--- Provided material Enclosed Below ---

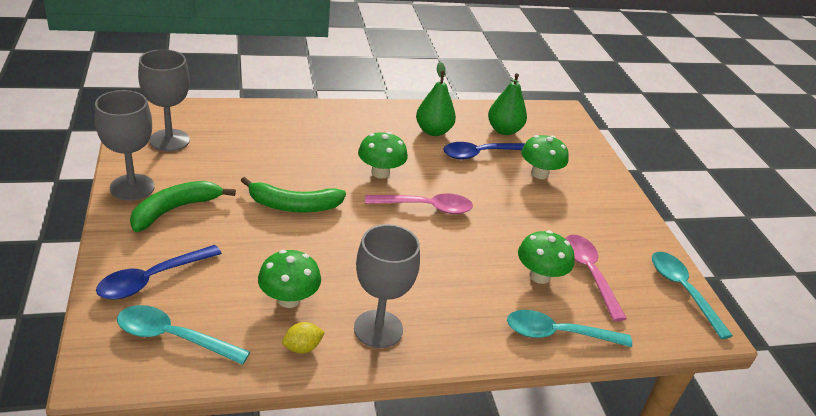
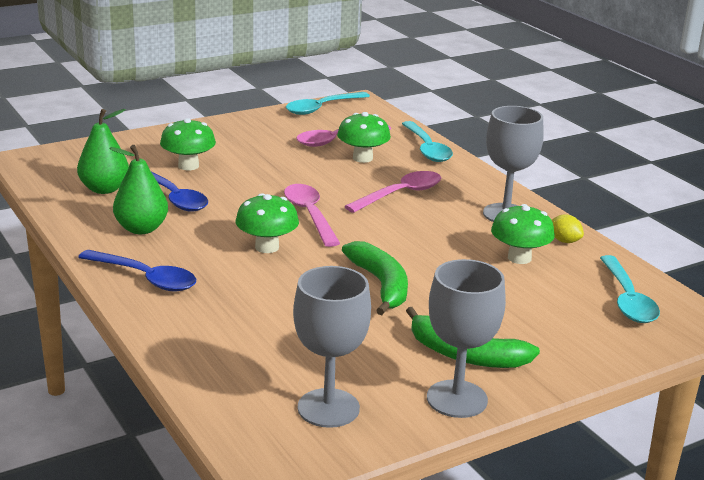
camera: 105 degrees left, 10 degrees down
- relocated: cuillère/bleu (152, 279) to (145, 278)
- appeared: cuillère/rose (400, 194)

--- End of Enclosed Provided material ---

Could the material above be given again in full and exactly, with its pictures left out?

> [Answer for this exercise]:
camera: 105 degrees left, 10 degrees down
- relocated: cuillère/bleu (152, 279) to (145, 278)
- appeared: cuillère/rose (400, 194)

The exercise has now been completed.